WRITTEN TASK >> Rewrite the material as a Markdown table with the columns "Row" and "Line", putting a row number in the first column and one line in the second and leaving out any blank lines. Begin at the line that contains "Give the centreline" and stop after the line that contains "road 3 (trunk): [(449,511),(511,387)]".

SUPPLIED MATERIAL >>
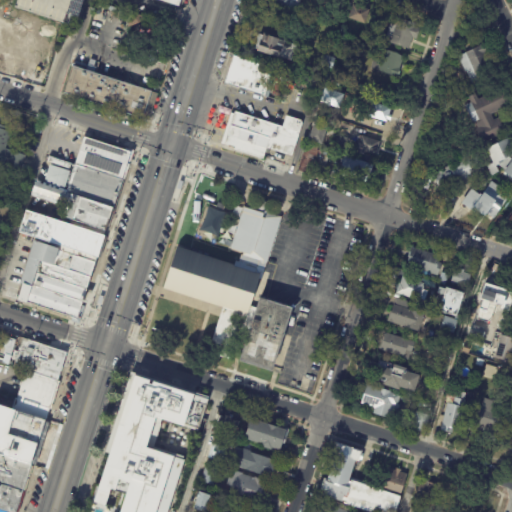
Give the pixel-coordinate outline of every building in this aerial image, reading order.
[(14,0),(13,5),(63,22),(65,15),(74,18),(80,0),(14,0)] [(362,8),(369,10),(364,24),(348,18),(352,4),(362,8)] [(0,40),(10,9),(59,24),(48,59),(52,60),(49,69),(0,54),(0,40)] [(413,40),(410,50),(391,44),(392,39),(388,38),(393,21),(397,22),(399,19),(417,25),(416,28),(421,30),(418,40),(414,39),(413,40)] [(259,33),(254,51),(290,61),(295,44),(259,33)] [(356,37),(355,43),(342,40),(344,33),(356,37)] [(487,59),(494,73),(473,83),(467,72),(466,72),(459,57),(485,44),(488,51),(484,54),(487,59)] [(402,56),(404,57),(398,77),(378,72),(379,71),(371,69),(375,56),(376,57),(378,49),(402,56)] [(231,56),(223,81),(265,94),(273,68),(231,56)] [(337,60),(333,70),(322,66),(326,56),(337,60)] [(70,65),(62,91),(141,117),(149,91),(70,65)] [(345,72),(340,88),(329,85),(334,68),(345,72)] [(277,84),(288,88),(284,99),(273,95),(277,84)] [(342,109),(341,110),(333,107),(332,109),(329,107),(329,106),(322,103),(327,90),(346,96),(342,109)] [(505,98),(509,107),(492,115),(495,121),(500,119),(506,131),(484,142),(475,124),(474,124),(466,107),(473,104),(470,98),(477,95),(480,100),(501,90),(505,98)] [(393,118),(392,122),(389,121),(388,123),(370,118),(374,102),(393,108),(391,115),(394,115),(393,118)] [(223,142),(261,155),(264,145),(288,154),(300,119),(285,114),(280,127),(233,111),(223,142)] [(315,121),(328,126),(322,144),(308,139),(314,121),(315,121)] [(4,154),(2,161),(0,160),(0,125),(10,129),(9,132),(11,133),(4,154)] [(84,136),(128,150),(82,298),(75,319),(15,299),(21,279),(34,240),(19,236),(28,206),(60,216),(64,205),(31,194),(35,182),(66,192),(84,136)] [(338,136),(351,140),(347,153),(334,148),(338,136)] [(382,143),(380,148),(382,148),(380,152),(379,152),(377,157),(367,153),(366,157),(358,154),(359,151),(356,150),(360,137),(362,137),(362,136),(382,143)] [(511,143),(511,145),(511,156),(510,157),(511,159),(511,179),(510,178),(510,177),(509,176),(508,178),(503,174),(506,170),(498,165),(495,166),(495,165),(493,165),(488,154),(490,153),(488,148),(509,138),(511,143)] [(313,166),(310,175),(299,172),(307,144),(319,148),(313,166)] [(331,157),(324,155),(326,148),(335,151),(333,158),(331,157)] [(25,157),(27,158),(22,171),(9,167),(14,153),(25,157)] [(68,170),(70,164),(50,157),(48,163),(68,170)] [(372,167),(367,184),(332,174),(335,163),(343,165),(345,157),(373,165),(372,167)] [(469,179),(444,192),(443,189),(441,190),(434,175),(467,159),(469,164),(479,158),(485,171),(469,179)] [(471,212),(462,206),(472,190),(482,197),(491,183),(511,196),(495,221),(485,214),(484,217),(479,214),(478,216),(471,212)] [(22,195),(19,205),(14,203),(16,194),(22,195)] [(511,217),(510,221),(501,216),(511,200),(511,201),(511,217)] [(196,235),(213,241),(225,209),(208,203),(196,235)] [(242,206),(229,249),(241,252),(236,266),(174,247),(162,289),(247,315),(277,217),(242,206)] [(443,259),(441,264),(443,265),(439,277),(409,267),(412,255),(411,255),(413,249),(443,258),(443,259)] [(464,271),(465,271),(464,274),(471,276),(467,290),(451,285),(455,271),(460,272),(461,270),(464,271)] [(443,274),(449,276),(446,287),(439,285),(443,274)] [(425,289),(421,302),(397,295),(401,285),(402,285),(404,278),(426,285),(425,288),(426,288),(425,289)] [(493,279),(503,282),(500,290),(503,291),(497,307),(493,305),(491,310),(479,306),(488,281),(489,281),(490,278),(493,279)] [(468,296),(460,318),(445,314),(446,313),(437,310),(440,301),(445,303),(448,297),(440,294),(442,288),(450,291),(450,290),(468,296)] [(389,323),(392,312),(393,313),(397,299),(411,303),(408,310),(426,316),(421,333),(389,323)] [(294,314),(274,375),(241,364),(262,300),(294,311),(294,314)] [(487,318),(481,316),(483,310),(489,312),(487,318)] [(492,329),(497,314),(509,318),(504,333),(492,329)] [(445,317),(459,322),(454,335),(441,330),(445,317)] [(491,343),(494,331),(484,329),(482,341),(491,343)] [(485,344),(489,331),(499,334),(495,347),(485,344)] [(384,352),(385,349),(383,349),(387,335),(416,343),(413,353),(412,353),(409,362),(406,361),(406,359),(384,352)] [(511,358),(509,363),(495,358),(502,336),(511,339),(511,358)] [(0,361),(7,363),(14,340),(3,337),(0,348),(0,361)] [(21,338),(64,352),(55,379),(25,369),(12,365),(21,338)] [(462,352),(465,345),(472,347),(469,355),(462,352)] [(418,375),(413,390),(399,385),(398,388),(381,383),(382,380),(374,377),(375,376),(371,375),(377,358),(406,367),(405,369),(418,374),(418,375)] [(484,369),(477,366),(479,360),(486,362),(484,369)] [(488,366),(500,370),(495,382),(484,377),(488,366)] [(55,379),(46,407),(16,397),(25,369),(55,379)] [(86,511),(131,371),(208,395),(170,511),(86,511)] [(398,400),(397,403),(399,404),(394,419),(372,411),(374,407),(360,402),(366,383),(379,387),(379,386),(390,389),(390,390),(400,394),(398,400)] [(46,407),(42,419),(11,408),(15,396),(16,397),(46,407)] [(448,434),(442,432),(449,405),(454,406),(456,400),(469,403),(462,433),(455,431),(454,435),(448,434)] [(498,426),(494,436),(475,429),(484,400),(504,406),(498,426)] [(240,425),(238,432),(234,431),(232,438),(221,434),(223,428),(219,427),(222,419),(225,420),(227,412),(240,416),(237,424),(240,425)] [(412,431),(417,413),(432,418),(426,435),(412,431)] [(253,422),(279,430),(280,428),(289,430),(281,453),(273,451),(272,453),(262,449),(263,447),(245,441),(252,421),(253,422)] [(362,453),(360,461),(357,460),(351,480),(381,490),(388,467),(394,469),(395,466),(401,468),(400,471),(407,473),(399,496),(401,497),(395,511),(369,511),(324,497),(326,492),(321,490),(325,479),(328,480),(336,455),(333,454),(336,445),(362,453)] [(211,461),(215,446),(228,449),(223,467),(210,463),(211,461)] [(277,469),(273,480),(230,466),(235,450),(242,453),(243,451),(279,462),(277,469)] [(0,455),(33,466),(18,511),(5,511),(0,510),(0,455)] [(202,480),(207,464),(220,468),(214,487),(201,483),(202,480)] [(269,497),(267,505),(261,503),(260,508),(230,498),(233,489),(228,487),(232,472),(244,475),(244,477),(255,480),(256,479),(267,483),(265,489),(271,491),(269,497)] [(436,487),(429,508),(421,505),(422,502),(415,500),(420,486),(427,488),(428,484),(436,487)] [(208,506),(205,511),(199,511),(194,510),(198,500),(197,500),(199,493),(211,498),(208,506)]
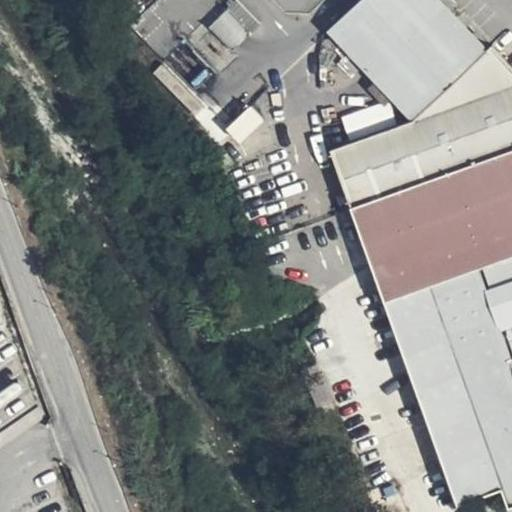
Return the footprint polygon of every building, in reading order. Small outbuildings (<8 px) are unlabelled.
[(246,0),(234,0),(232,2),(257,28),(266,20),(246,0)] [(365,66),(378,80),(394,98),(414,118),(488,48),(442,0),(361,0),(331,29),(334,34),(329,40),(339,51),(345,45),(352,53),(346,60),(359,73),(365,66)] [(232,2),(214,19),(238,46),(257,28),(232,2)] [(331,146),(354,207),(511,149),(511,64),(493,43),(488,48),(414,118),(331,146)] [(394,98),(378,80),(370,89),(386,106),(394,98)] [(242,137),(266,116),(254,102),(230,123),(242,137)] [(511,149),(354,207),(387,298),(431,283),(511,253),(511,149)] [(350,215),(346,215),(344,218),(343,222),(344,225),(347,227),(351,226),(354,225),(355,221),(354,217),(352,215),(350,215)] [(356,229),(352,229),(349,230),(348,233),(348,237),(350,240),(354,241),(359,239),(360,235),(359,230),(356,229)] [(363,247),(358,246),(354,249),(353,252),(354,257),(356,258),(361,259),(364,257),(366,252),(366,250),(363,247)] [(511,253),(431,283),(508,494),(511,504),(511,503),(511,253)] [(431,283),(387,298),(460,501),(464,499),(466,503),(472,501),(471,497),(498,489),(501,496),(508,494),(431,283)] [(498,504),(494,493),(476,499),(480,510),(498,504)]
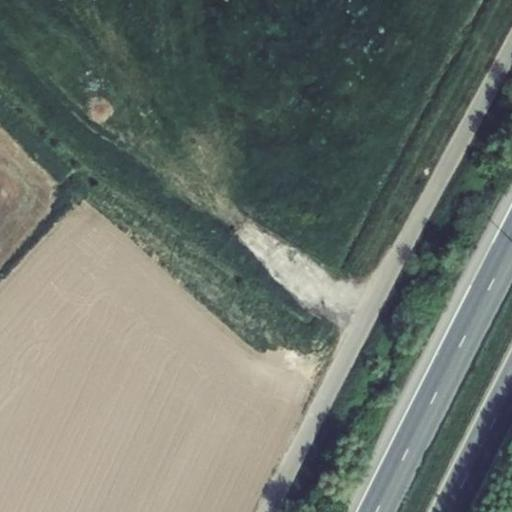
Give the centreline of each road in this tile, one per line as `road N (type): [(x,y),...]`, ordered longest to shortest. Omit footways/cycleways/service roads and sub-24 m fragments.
road 1 (unclassified): [(272,511),(511,42)]
road 2 (trunk): [(511,252),(379,511)]
road 3 (trunk): [(449,511),(511,387)]
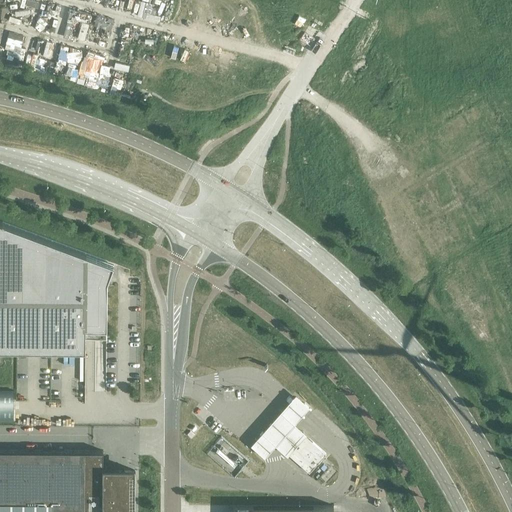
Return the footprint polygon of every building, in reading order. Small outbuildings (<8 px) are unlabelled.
[(4,48),(20,48),(20,34),(5,34),(4,48)] [(114,263),(107,261),(2,221),(0,220),(0,347),(14,348),(85,348),(85,337),(86,337),(86,334),(106,334),(107,334),(107,280),(114,263)] [(0,388),(0,417),(11,418),(11,388),(0,388)] [(309,472),(326,453),(304,434),(305,433),(304,432),(303,433),(303,434),(287,452),(287,451),(286,452),(287,453),(309,472)] [(208,452),(235,476),(250,460),(223,435),(208,452)] [(134,511),(135,490),(134,490),(134,480),(134,471),(123,471),(113,471),(109,471),(104,471),(104,470),(103,470),(103,469),(103,466),(103,451),(98,451),(94,451),(84,451),(74,451),(74,450),(73,450),(73,451),(56,450),(56,451),(52,451),(52,450),(44,450),(43,450),(43,451),(31,451),(19,451),(7,451),(0,450),(0,511),(134,511)]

TASK RESPONSE >>
| Row | Line |
|---|---|
| 1 | Give the centreline of each road in this tile, one per line as `road N (type): [(x,y),...]`, ordered longest to shortest. Omit footways/cycleways/service roads and sub-24 m fragments. |
| 2 | road 1 (unclassified): [(272,511),(511,42)] |
| 3 | road 2 (trunk): [(511,252),(379,511)] |
| 4 | road 3 (trunk): [(449,511),(511,387)] |